## Directions for this task
The expected output is each line in the data below that includes the string "tape".

□ □ □ □

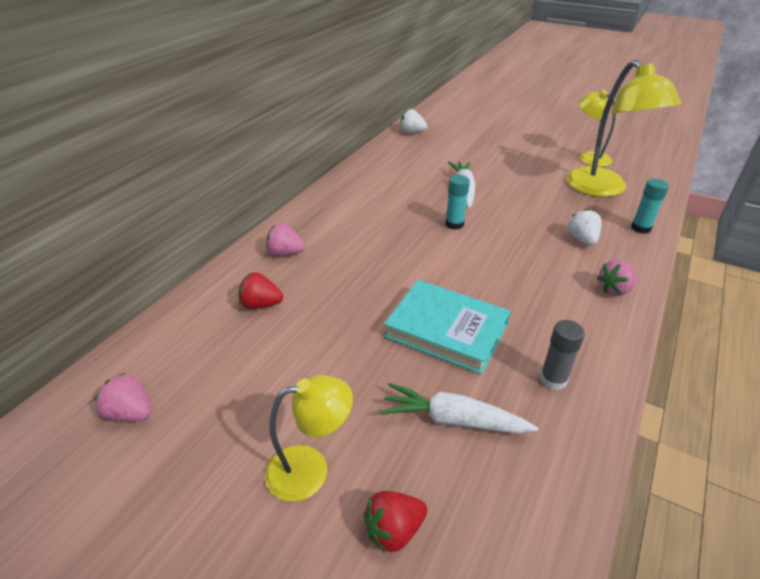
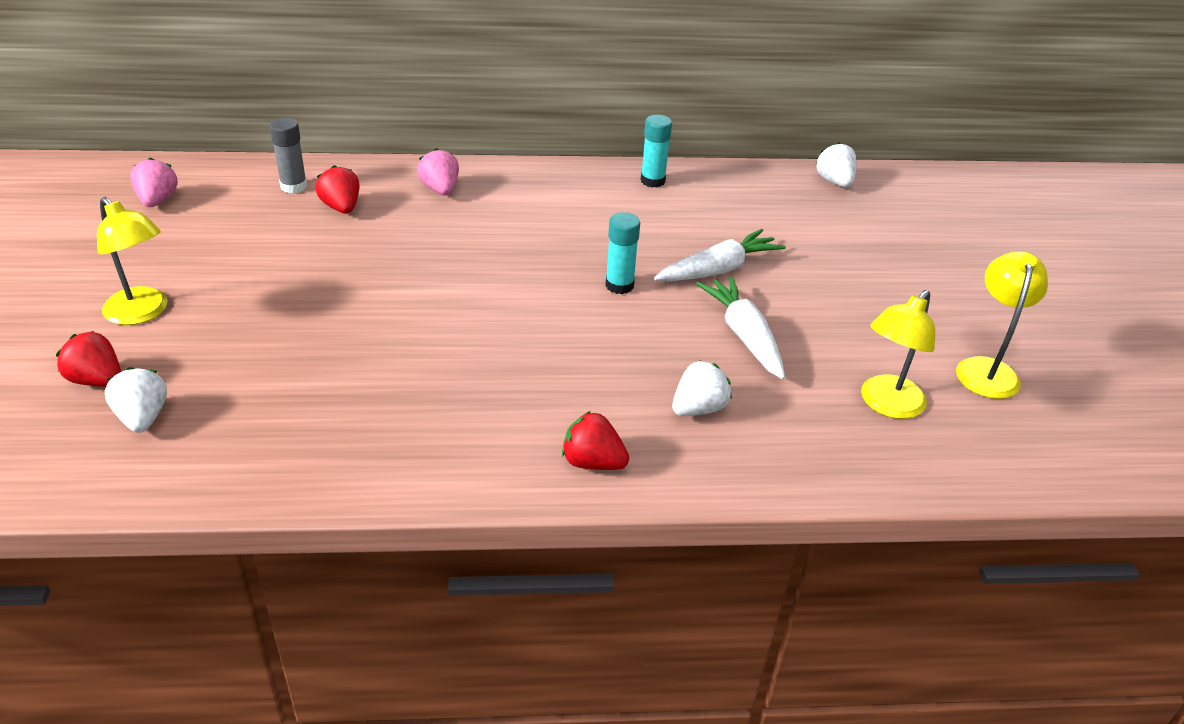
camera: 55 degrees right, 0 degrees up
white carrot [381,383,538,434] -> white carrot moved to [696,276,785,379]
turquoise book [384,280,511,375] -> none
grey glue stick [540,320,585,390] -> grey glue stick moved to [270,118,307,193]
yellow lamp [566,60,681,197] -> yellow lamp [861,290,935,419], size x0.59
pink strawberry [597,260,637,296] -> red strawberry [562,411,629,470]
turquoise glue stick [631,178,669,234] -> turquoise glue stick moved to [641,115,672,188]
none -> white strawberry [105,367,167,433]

□ □ □ □

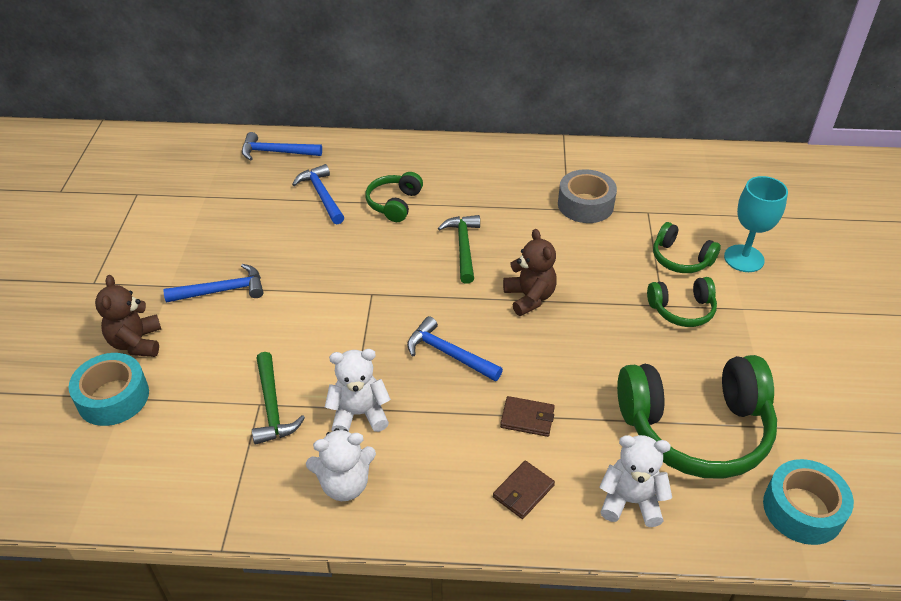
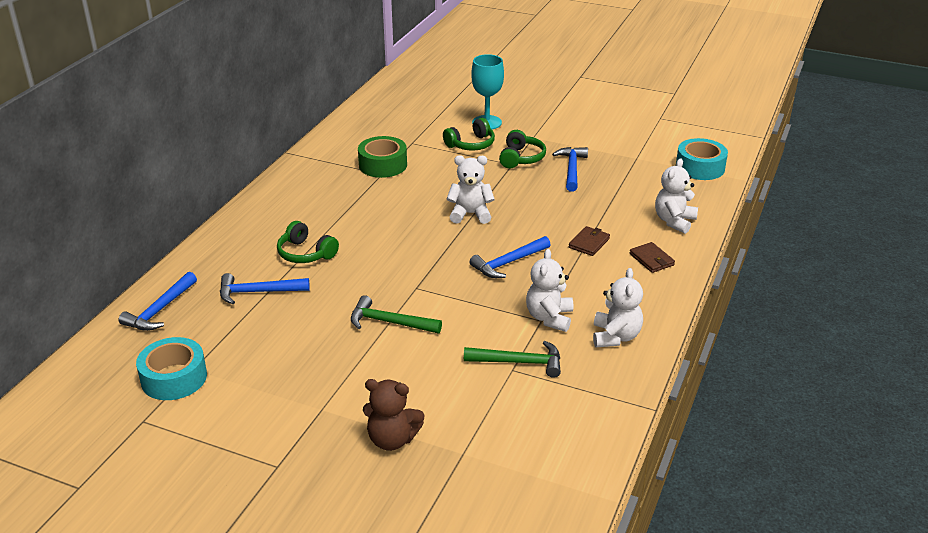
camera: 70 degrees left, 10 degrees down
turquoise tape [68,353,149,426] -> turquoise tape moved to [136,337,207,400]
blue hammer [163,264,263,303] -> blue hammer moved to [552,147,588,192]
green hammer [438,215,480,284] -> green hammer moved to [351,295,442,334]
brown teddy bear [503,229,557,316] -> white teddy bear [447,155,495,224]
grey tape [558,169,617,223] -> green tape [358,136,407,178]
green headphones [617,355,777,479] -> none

□ □ □ □

## Output
turquoise tape [68,353,149,426] -> turquoise tape moved to [136,337,207,400]
grey tape [558,169,617,223] -> green tape [358,136,407,178]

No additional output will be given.